*Material for the task*:
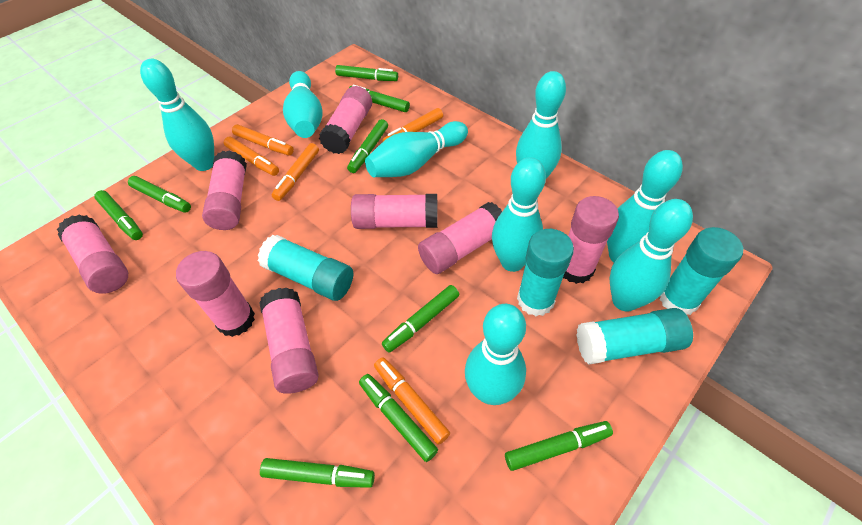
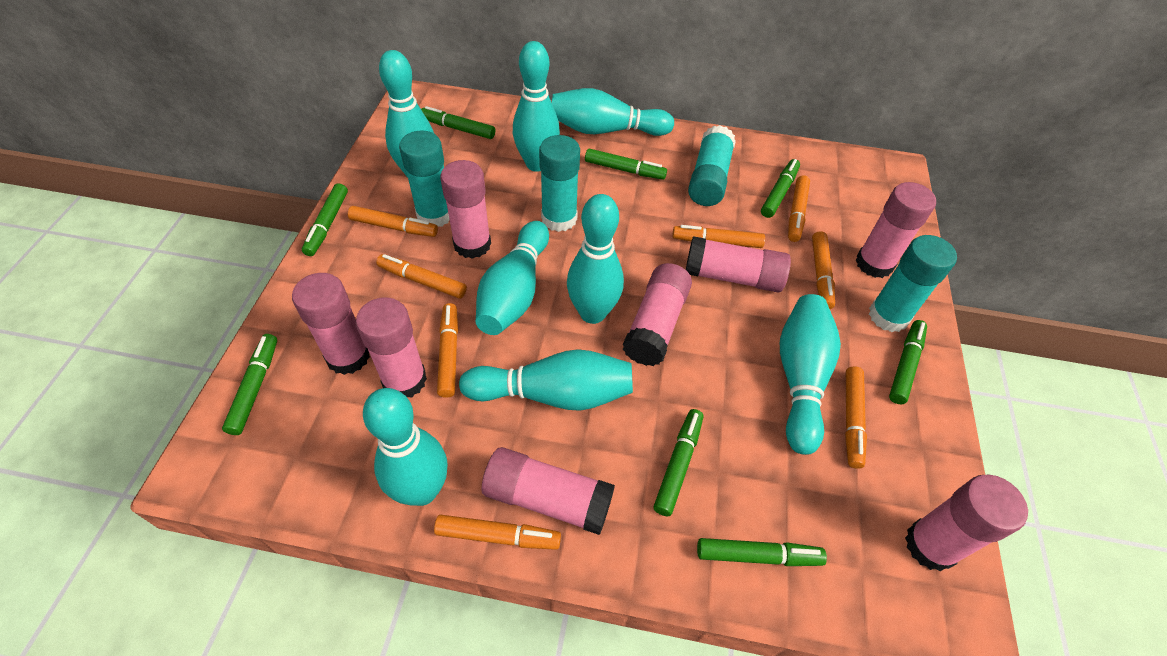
green marker: 9 -> 8
orange marker: 5 -> 8

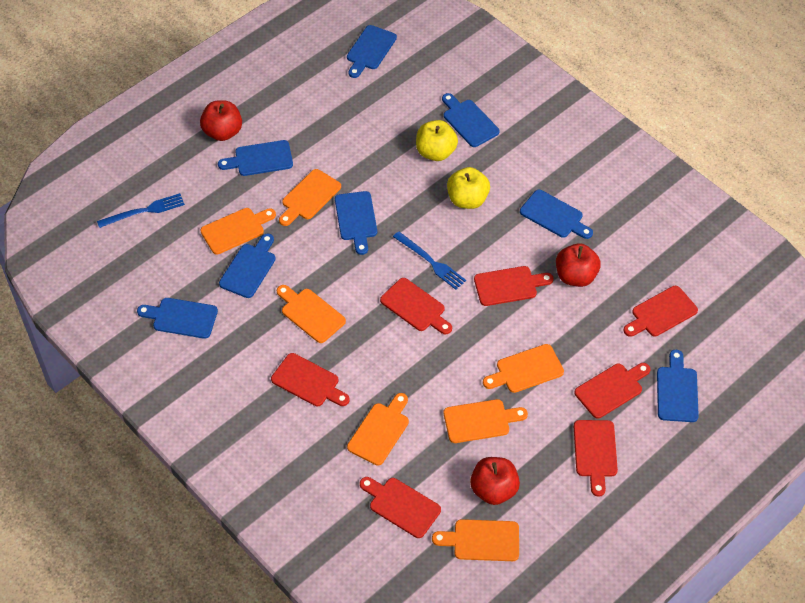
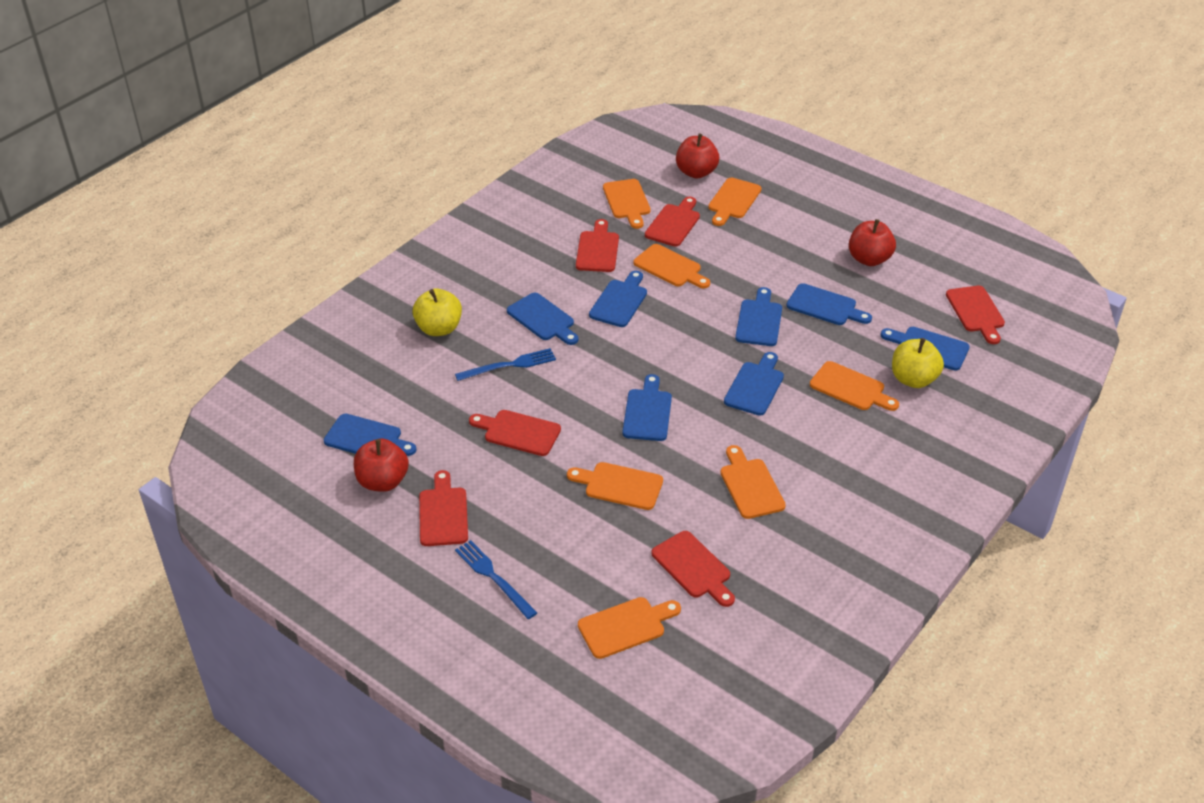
red cutting board: 7 -> 6

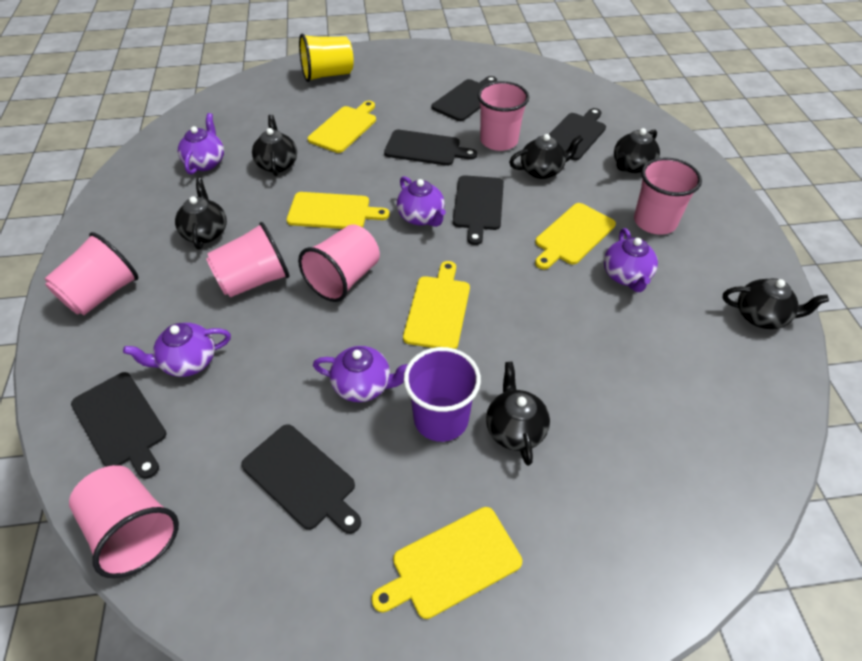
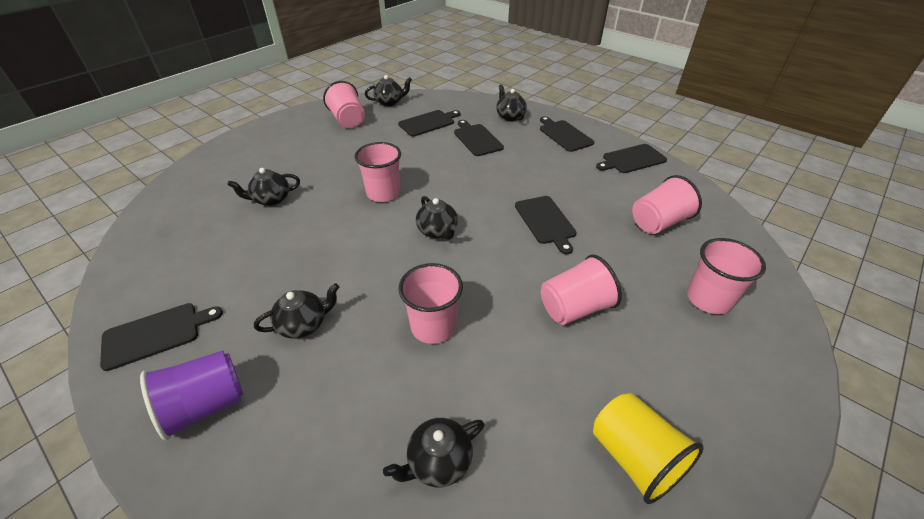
purple teapot: 5 -> 0
yellow cutting board: 5 -> 0

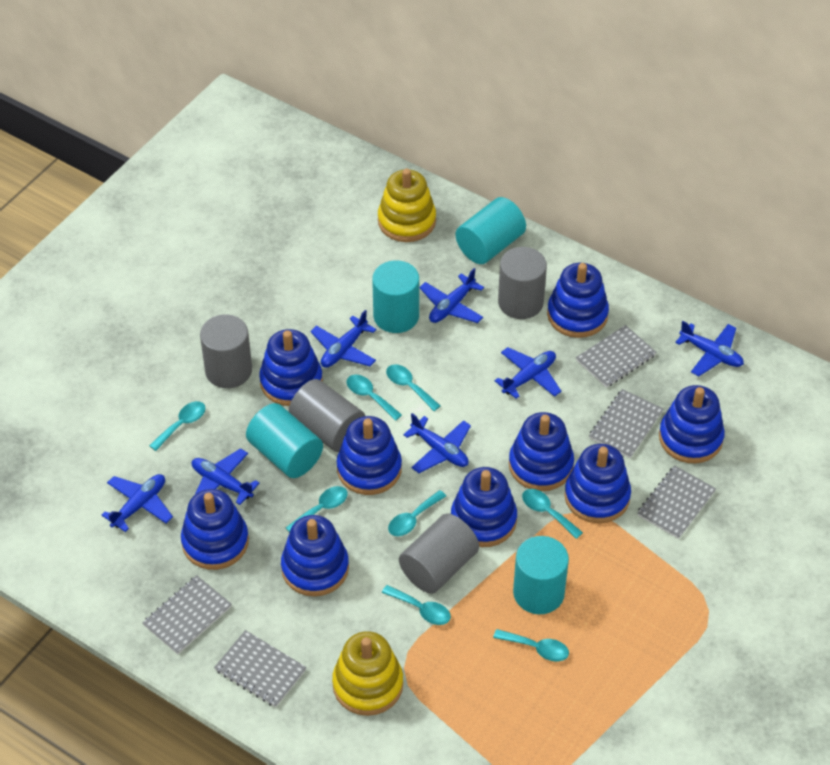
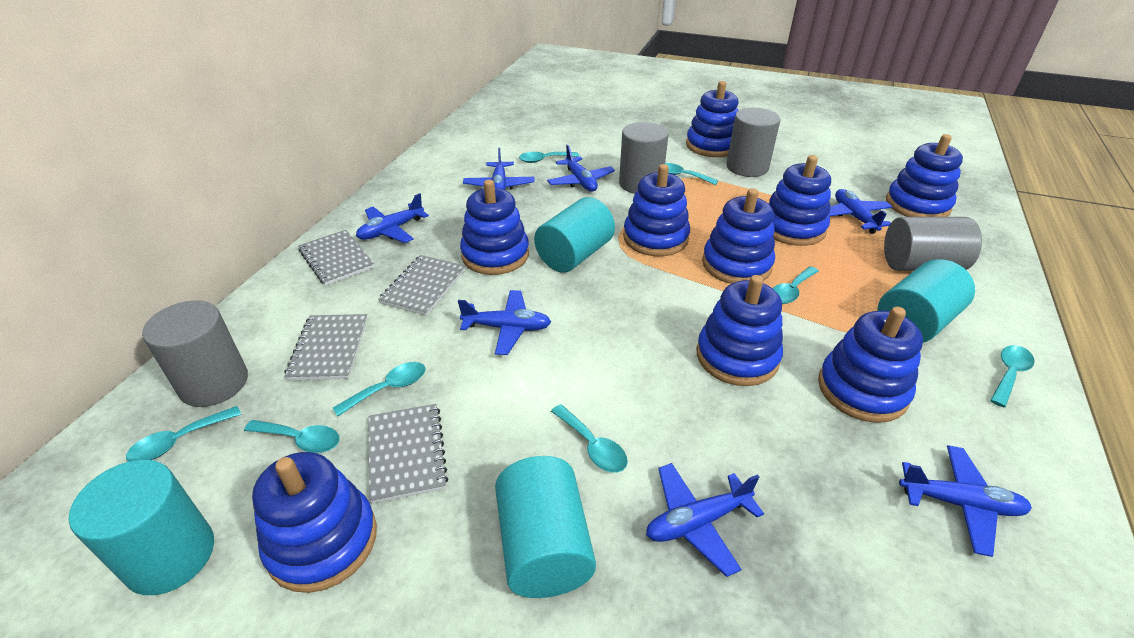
grey notebook: 5 -> 4
yellow stacking toy: 2 -> 0

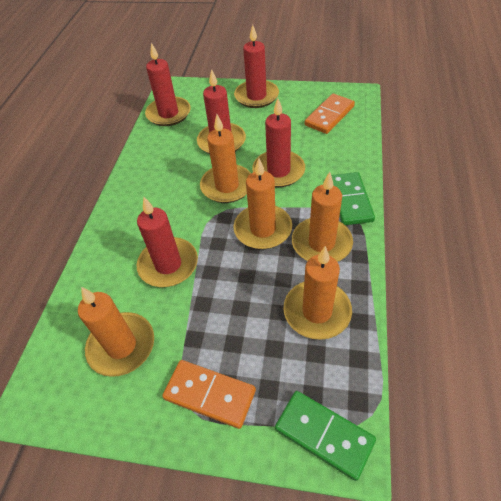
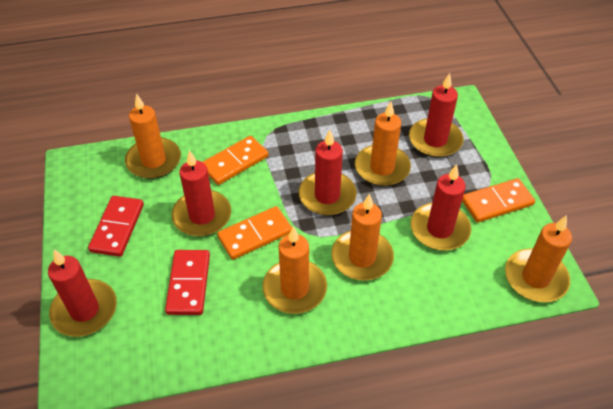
green domino: 2 -> 0
orange domino: 2 -> 3
red domino: 0 -> 2

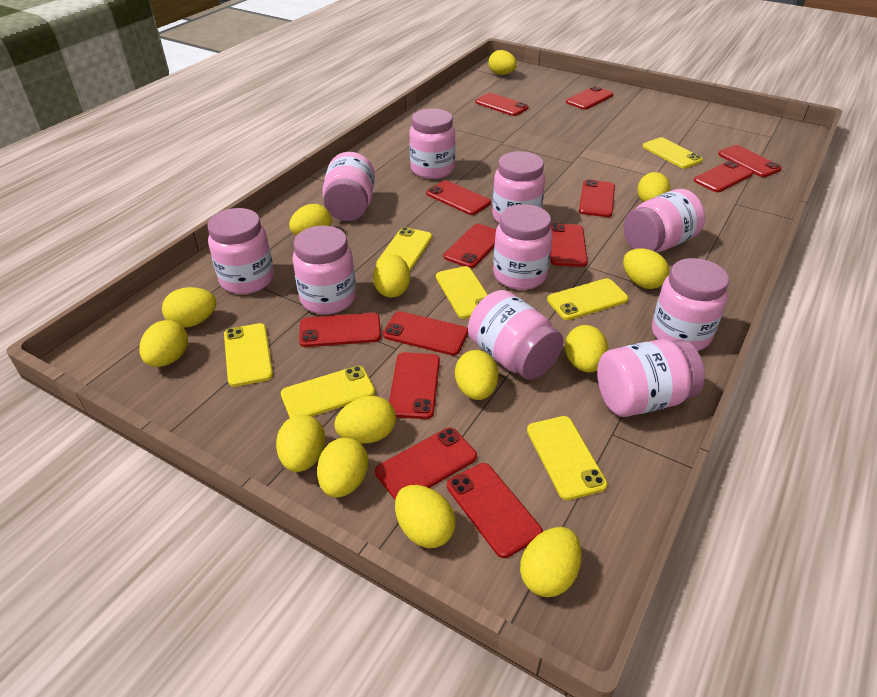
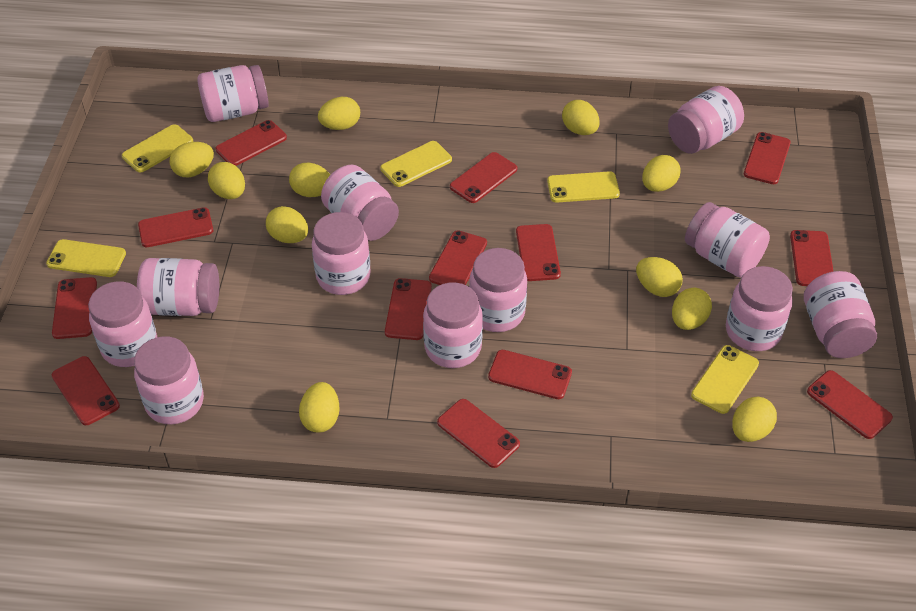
pink jar: 10 -> 12
yellow egg: 14 -> 11
yellow phone: 7 -> 5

*Exercise aim*: What is needed here is an exact copy of every record, with the pictures left out.

*Expected output*:
green marker: 9 -> 8
orange marker: 5 -> 8

red cutting board: 7 -> 6

purple teapot: 5 -> 0
yellow cutting board: 5 -> 0

grey notebook: 5 -> 4
yellow stacking toy: 2 -> 0

green domino: 2 -> 0
orange domino: 2 -> 3
red domino: 0 -> 2

pink jar: 10 -> 12
yellow egg: 14 -> 11
yellow phone: 7 -> 5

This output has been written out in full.